**Aim of the exercise**
Both the line below containing "J2 pin 1: +12V -> GND" and the line containing "V1: 9V (plus GND, minus", along with every line between them, should be repeated exactly; no other line belongs in the answer.
·····
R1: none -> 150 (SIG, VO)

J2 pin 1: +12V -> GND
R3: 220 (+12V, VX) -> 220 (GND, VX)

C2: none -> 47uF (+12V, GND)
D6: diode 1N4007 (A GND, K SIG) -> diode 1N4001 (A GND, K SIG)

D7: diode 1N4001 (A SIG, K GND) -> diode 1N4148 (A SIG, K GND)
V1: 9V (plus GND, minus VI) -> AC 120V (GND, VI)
·····
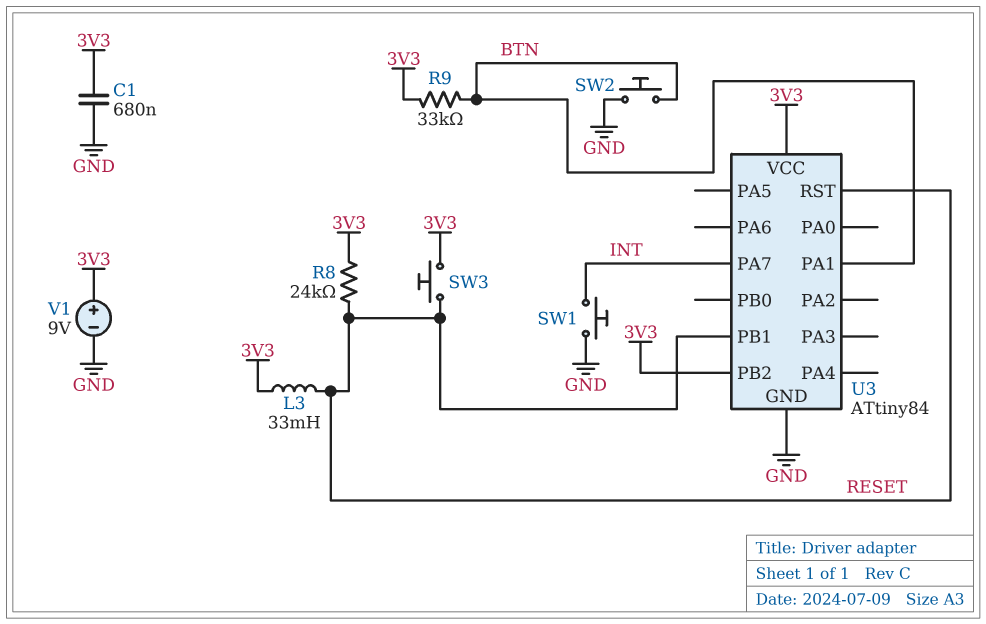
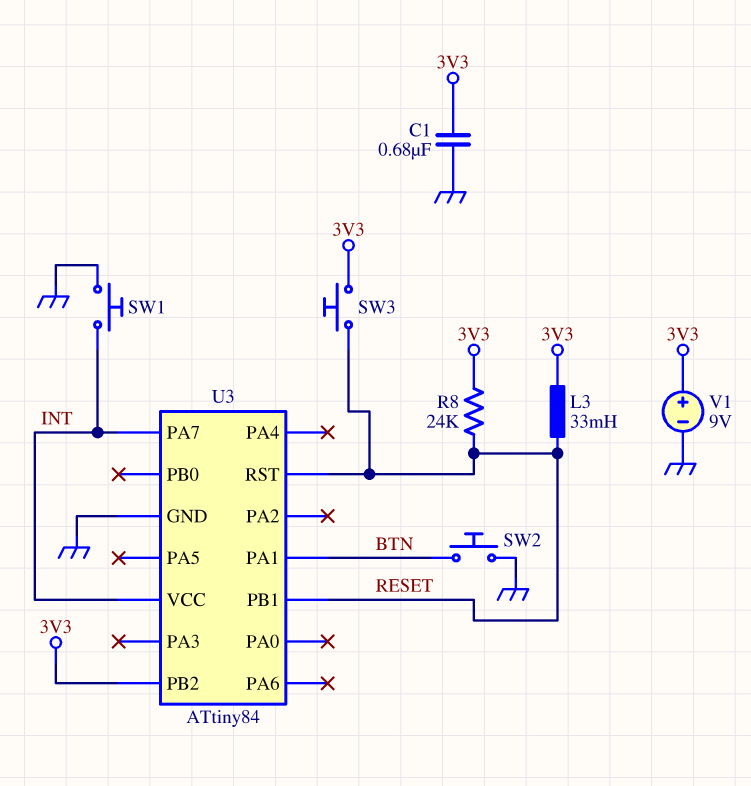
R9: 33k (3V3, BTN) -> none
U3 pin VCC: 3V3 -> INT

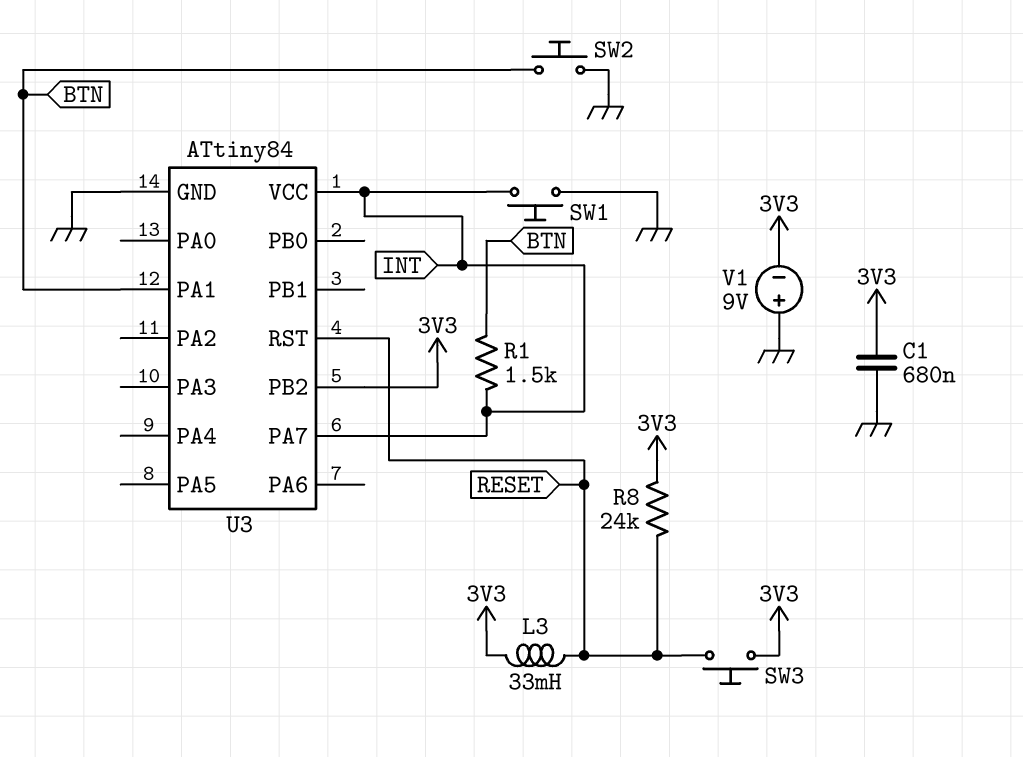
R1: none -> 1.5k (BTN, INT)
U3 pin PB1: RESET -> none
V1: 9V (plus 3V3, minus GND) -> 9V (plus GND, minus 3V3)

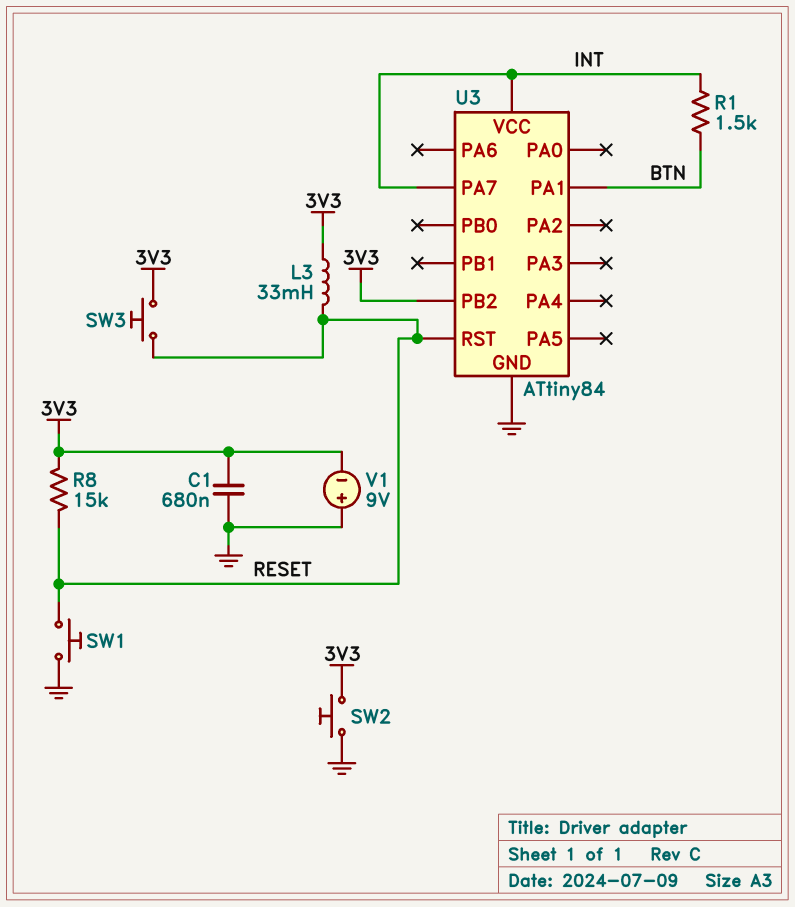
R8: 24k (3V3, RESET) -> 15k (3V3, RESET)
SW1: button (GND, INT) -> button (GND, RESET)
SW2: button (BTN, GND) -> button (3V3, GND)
·····
**Response for this exercise**
J2 pin 1: +12V -> GND
R3: 220 (+12V, VX) -> 220 (GND, VX)

C2: none -> 47uF (+12V, GND)
D6: diode 1N4007 (A GND, K SIG) -> diode 1N4001 (A GND, K SIG)

D7: diode 1N4001 (A SIG, K GND) -> diode 1N4148 (A SIG, K GND)
V1: 9V (plus GND, minus VI) -> AC 120V (GND, VI)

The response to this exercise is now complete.